▸ **Task item**
What you hand back must match the records word for word, with no pictures.

▸ **Working data**

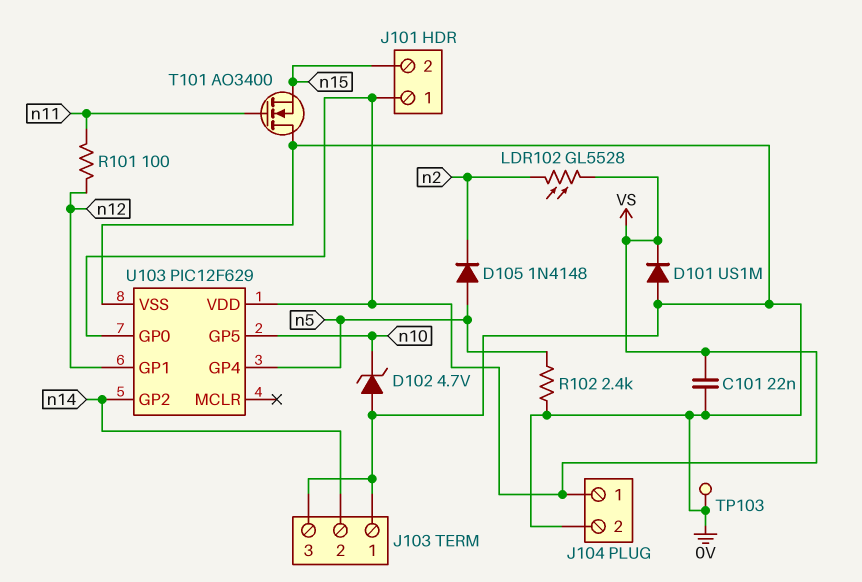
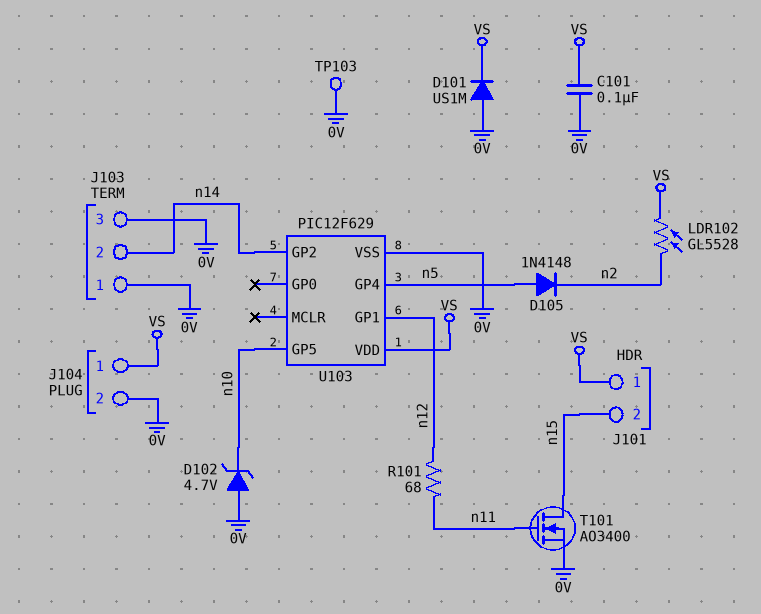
C101: 22nF (0V, VS) -> 100nF (0V, VS)
R101: 100 (n11, n12) -> 68 (n11, n12)
R102: 2.4k (0V, n5) -> none
T101: NMOS AO3400 (G n11, D 0V, S n15) -> NMOS AO3400 (G n11, D n15, S 0V)
U103 pin GP0: VS -> none

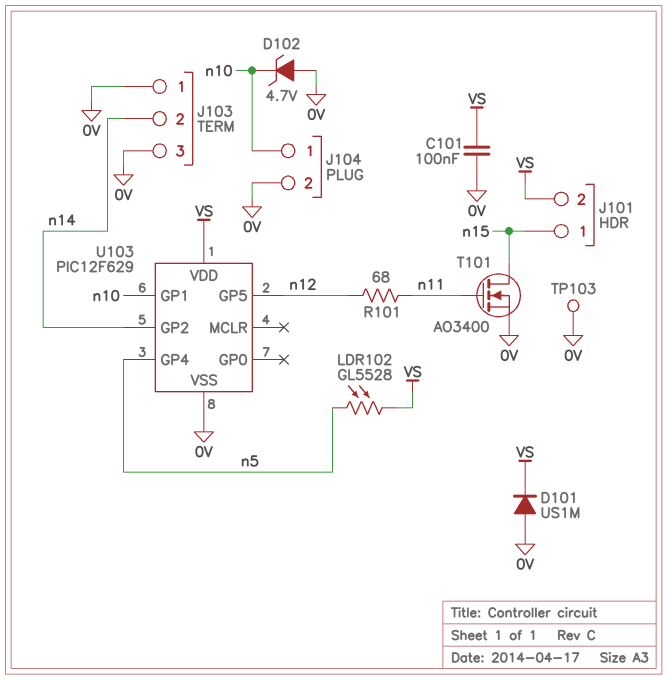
D105: diode 1N4148 (A n5, K n2) -> none
J101 pin 1: VS -> n15
J101 pin 2: n15 -> VS
J104 pin 1: VS -> n10
LDR102: GL5528 (VS, n2) -> GL5528 (VS, n5)
U103 pin GP1: n12 -> n10
U103 pin GP5: n10 -> n12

▸ **Answer box**
C101: 22nF (0V, VS) -> 100nF (0V, VS)
R101: 100 (n11, n12) -> 68 (n11, n12)
R102: 2.4k (0V, n5) -> none
T101: NMOS AO3400 (G n11, D 0V, S n15) -> NMOS AO3400 (G n11, D n15, S 0V)
U103 pin GP0: VS -> none

D105: diode 1N4148 (A n5, K n2) -> none
J101 pin 1: VS -> n15
J101 pin 2: n15 -> VS
J104 pin 1: VS -> n10
LDR102: GL5528 (VS, n2) -> GL5528 (VS, n5)
U103 pin GP1: n12 -> n10
U103 pin GP5: n10 -> n12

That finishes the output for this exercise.